__ASSIGNMENT__: Word for word, copy the data that follows and skip its pictures.

Top of INPUT MATERIAL

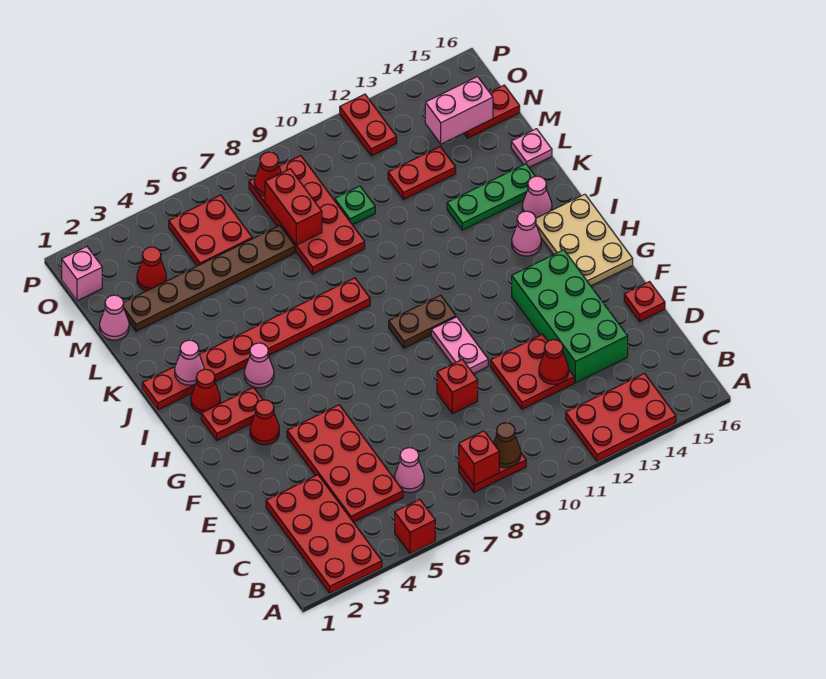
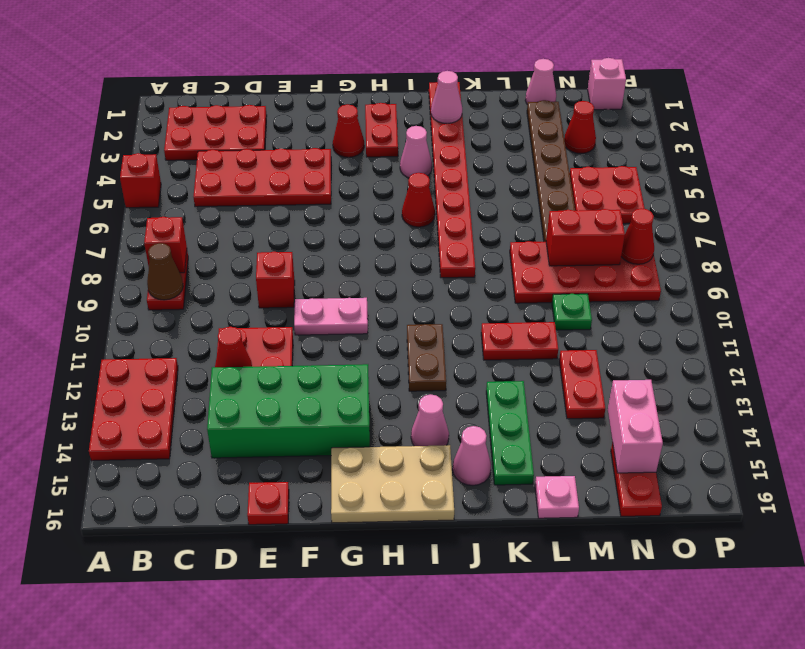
red plate A2:D3 level 1 -> red plate B2:D3 level 1
pink cone C6 level 1 -> none
brown plate H9:H10 level 1 -> brown plate I11:I12 level 1
red cone I2 level 1 -> red cone I6 level 1
red plate O12:P12 level 1 -> red plate K11:L11 level 1

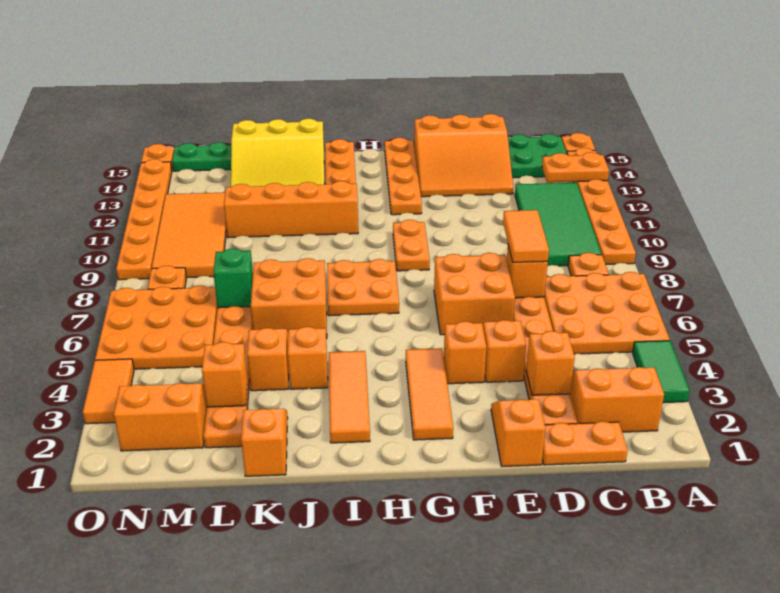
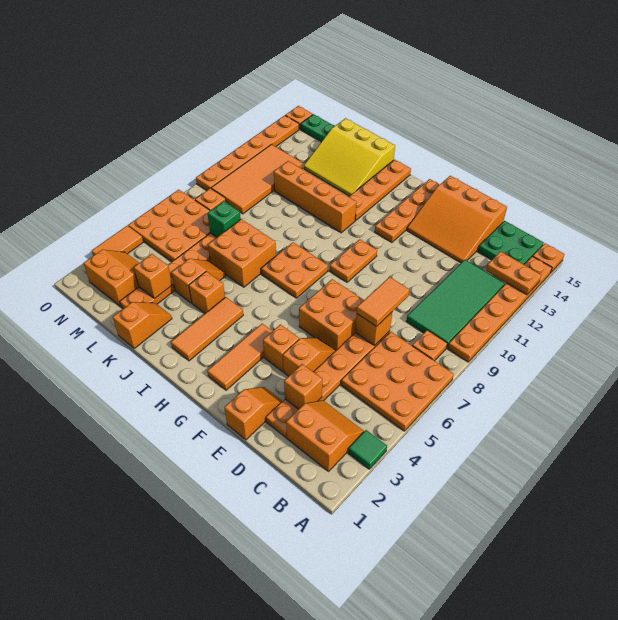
green tile A3:A4 level 1 -> green tile A3 level 1
orange plate C1:D1 level 1 -> none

Bottom of INPUT MATERIAL

__TASK RESULT__:
red plate A2:D3 level 1 -> red plate B2:D3 level 1
pink cone C6 level 1 -> none
brown plate H9:H10 level 1 -> brown plate I11:I12 level 1
red cone I2 level 1 -> red cone I6 level 1
red plate O12:P12 level 1 -> red plate K11:L11 level 1

green tile A3:A4 level 1 -> green tile A3 level 1
orange plate C1:D1 level 1 -> none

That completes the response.